** What you are asked to do **
Output every line of the material exactly, omitting images.

** Source data **

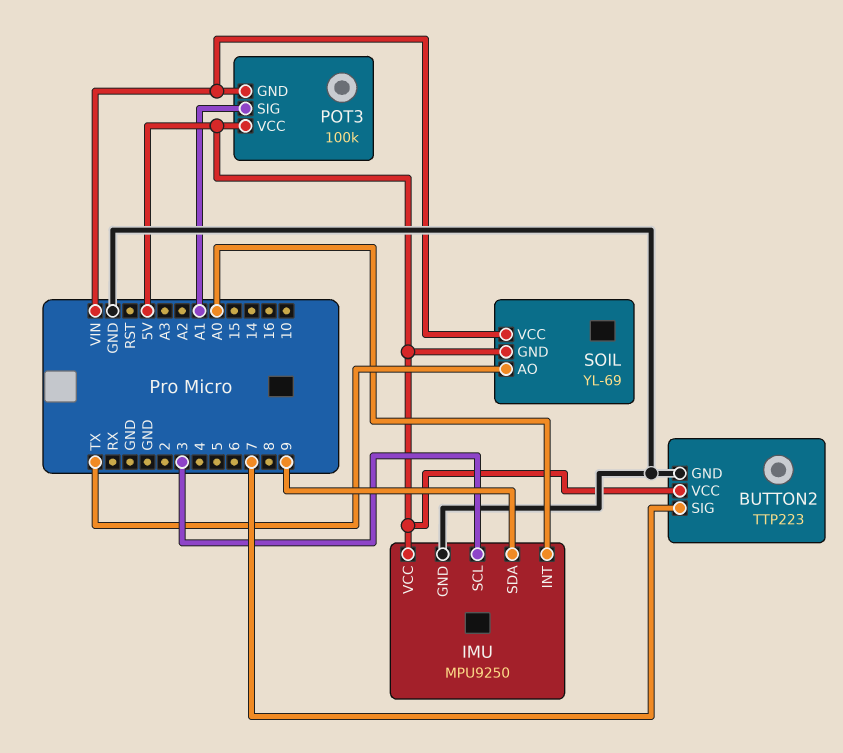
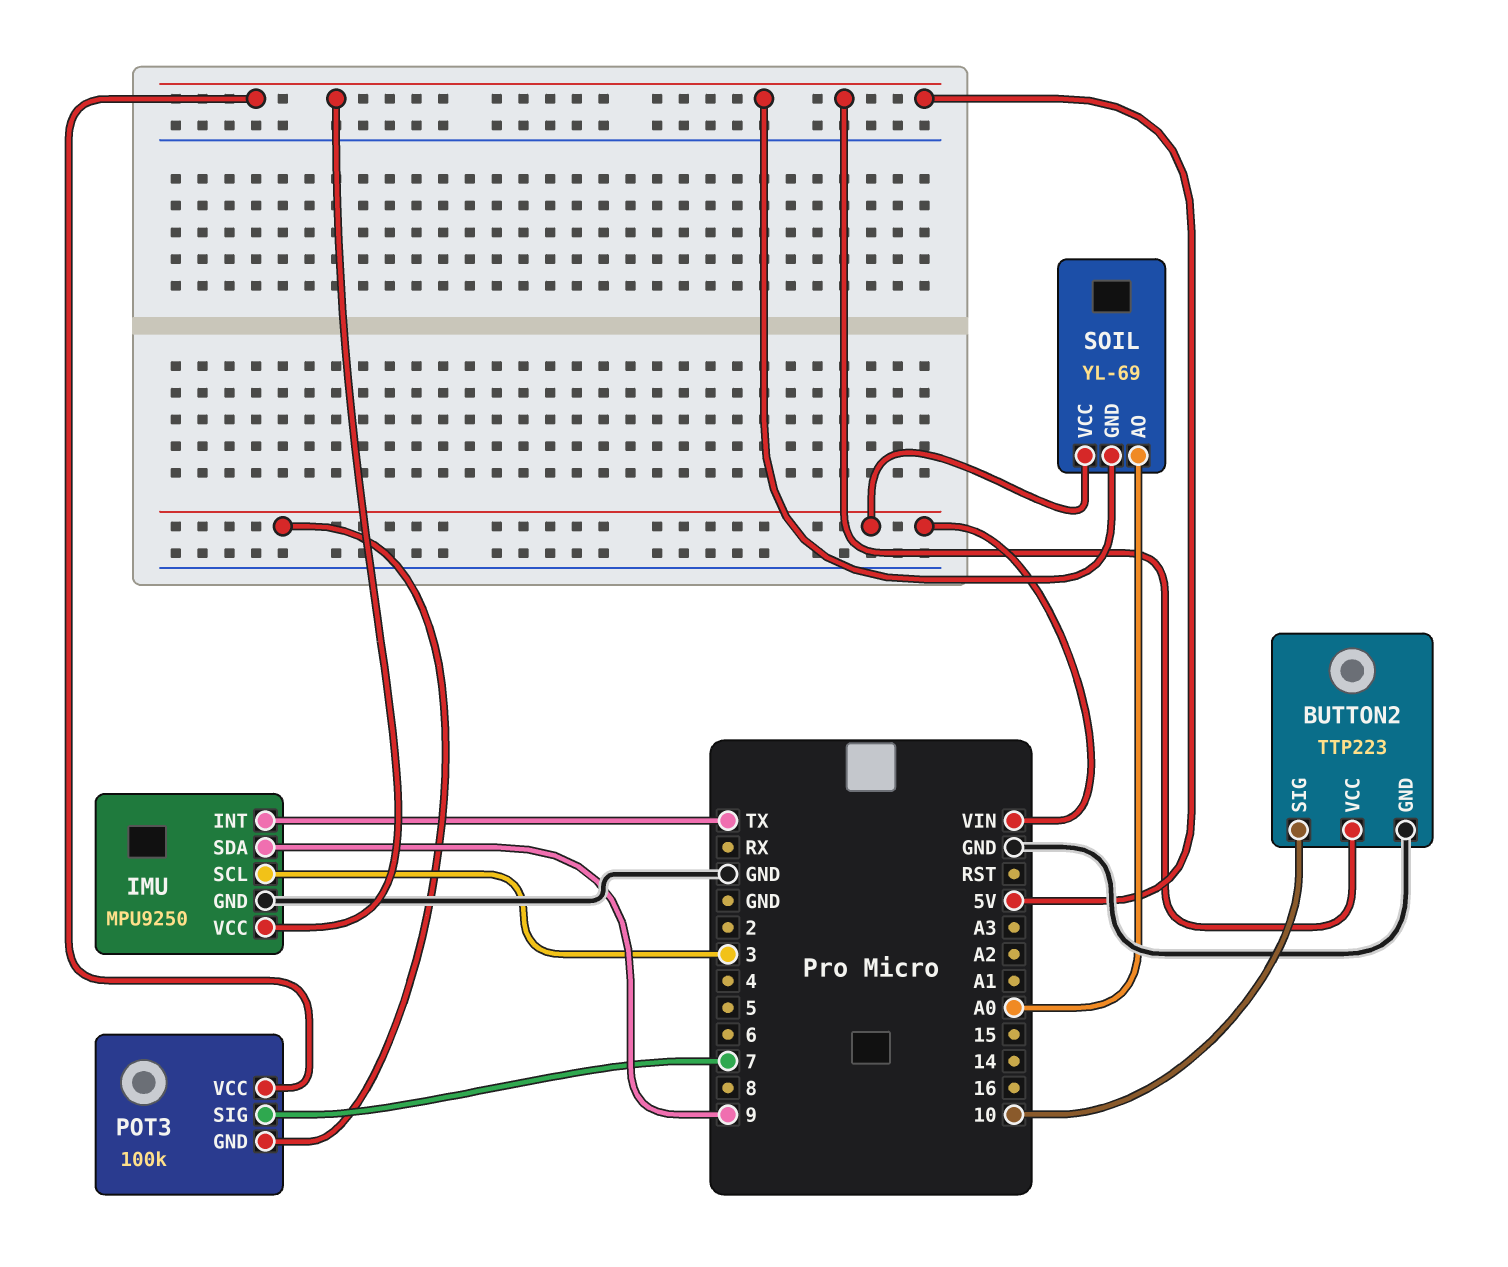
BUTTON2 pin SIG: 7 -> 10
IMU pin INT: A0 -> TX
POT3 pin SIG: A1 -> 7
SOIL pin AO: TX -> A0

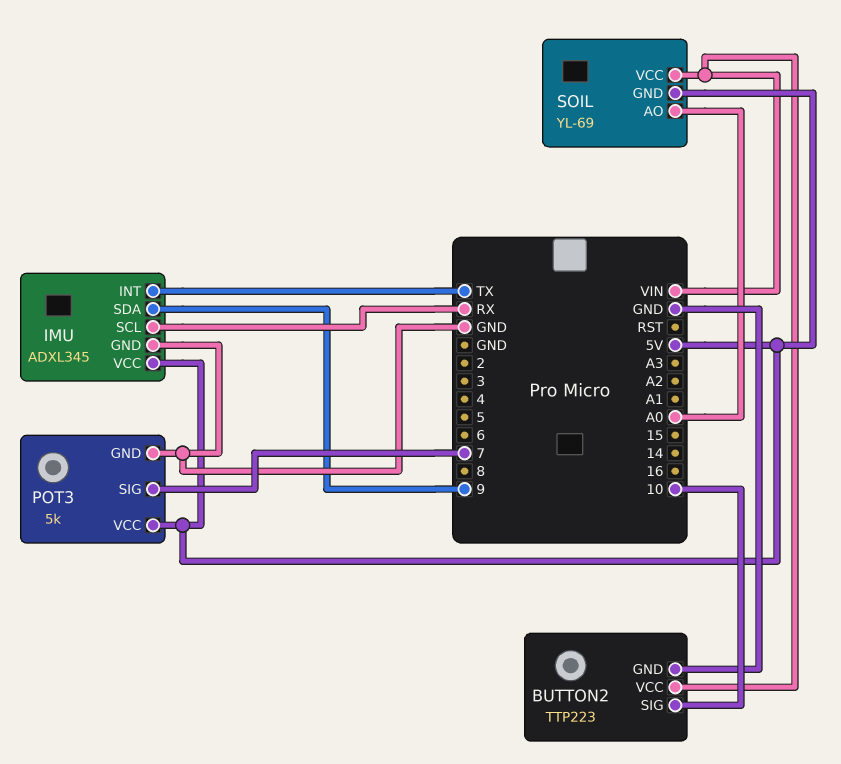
BUTTON2 pin VCC: 5V -> VIN
IMU: MPU9250 -> ADXL345
IMU pin SCL: 3 -> RX
POT3: 100k -> 5k
POT3 pin GND: VIN -> GND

** Expected output **
BUTTON2 pin SIG: 7 -> 10
IMU pin INT: A0 -> TX
POT3 pin SIG: A1 -> 7
SOIL pin AO: TX -> A0

BUTTON2 pin VCC: 5V -> VIN
IMU: MPU9250 -> ADXL345
IMU pin SCL: 3 -> RX
POT3: 100k -> 5k
POT3 pin GND: VIN -> GND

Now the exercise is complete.